**WHAT YOU HAVE TO DO**
Only the lines from the start of the material through the line containing "brown pentagon: moved 14 px right, 14 px down" are to be extracted, exactly as they appear.

**TASK MATERIAL**

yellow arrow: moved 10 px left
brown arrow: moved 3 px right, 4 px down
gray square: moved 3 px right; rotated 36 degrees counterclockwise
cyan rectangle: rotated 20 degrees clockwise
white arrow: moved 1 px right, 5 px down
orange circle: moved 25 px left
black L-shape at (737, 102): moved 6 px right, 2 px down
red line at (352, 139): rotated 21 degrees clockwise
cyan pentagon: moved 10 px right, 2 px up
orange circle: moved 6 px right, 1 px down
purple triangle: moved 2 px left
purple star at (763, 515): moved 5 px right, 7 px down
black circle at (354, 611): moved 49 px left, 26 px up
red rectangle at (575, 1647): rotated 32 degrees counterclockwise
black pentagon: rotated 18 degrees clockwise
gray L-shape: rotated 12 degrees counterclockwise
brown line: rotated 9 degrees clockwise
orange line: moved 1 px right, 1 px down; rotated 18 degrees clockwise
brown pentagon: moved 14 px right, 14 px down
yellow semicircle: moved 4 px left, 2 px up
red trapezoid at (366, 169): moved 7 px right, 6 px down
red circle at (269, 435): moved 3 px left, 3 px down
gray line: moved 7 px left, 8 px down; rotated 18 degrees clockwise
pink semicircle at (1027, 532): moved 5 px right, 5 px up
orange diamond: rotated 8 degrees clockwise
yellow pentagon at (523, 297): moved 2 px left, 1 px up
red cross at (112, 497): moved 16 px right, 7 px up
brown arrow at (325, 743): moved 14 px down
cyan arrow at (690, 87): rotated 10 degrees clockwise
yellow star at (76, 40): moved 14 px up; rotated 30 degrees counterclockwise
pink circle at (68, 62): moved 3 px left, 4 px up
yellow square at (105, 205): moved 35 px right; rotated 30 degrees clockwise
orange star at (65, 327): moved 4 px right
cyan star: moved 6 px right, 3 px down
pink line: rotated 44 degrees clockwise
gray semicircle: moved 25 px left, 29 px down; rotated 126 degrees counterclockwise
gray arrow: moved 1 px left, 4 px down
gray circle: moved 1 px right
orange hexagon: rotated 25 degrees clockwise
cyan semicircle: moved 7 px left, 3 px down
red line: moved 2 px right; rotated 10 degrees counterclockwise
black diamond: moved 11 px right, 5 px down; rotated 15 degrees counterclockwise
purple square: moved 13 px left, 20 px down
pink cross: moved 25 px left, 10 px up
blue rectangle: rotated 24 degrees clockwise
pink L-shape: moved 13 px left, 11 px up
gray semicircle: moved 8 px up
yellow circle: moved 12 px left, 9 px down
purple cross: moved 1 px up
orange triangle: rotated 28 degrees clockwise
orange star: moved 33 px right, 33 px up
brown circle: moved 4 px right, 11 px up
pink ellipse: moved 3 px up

**EXPECTED ANSWER**
yellow arrow: moved 10 px left
brown arrow: moved 3 px right, 4 px down
gray square: moved 3 px right; rotated 36 degrees counterclockwise
cyan rectangle: rotated 20 degrees clockwise
white arrow: moved 1 px right, 5 px down
orange circle: moved 25 px left
black L-shape at (737, 102): moved 6 px right, 2 px down
red line at (352, 139): rotated 21 degrees clockwise
cyan pentagon: moved 10 px right, 2 px up
orange circle: moved 6 px right, 1 px down
purple triangle: moved 2 px left
purple star at (763, 515): moved 5 px right, 7 px down
black circle at (354, 611): moved 49 px left, 26 px up
red rectangle at (575, 1647): rotated 32 degrees counterclockwise
black pentagon: rotated 18 degrees clockwise
gray L-shape: rotated 12 degrees counterclockwise
brown line: rotated 9 degrees clockwise
orange line: moved 1 px right, 1 px down; rotated 18 degrees clockwise
brown pentagon: moved 14 px right, 14 px down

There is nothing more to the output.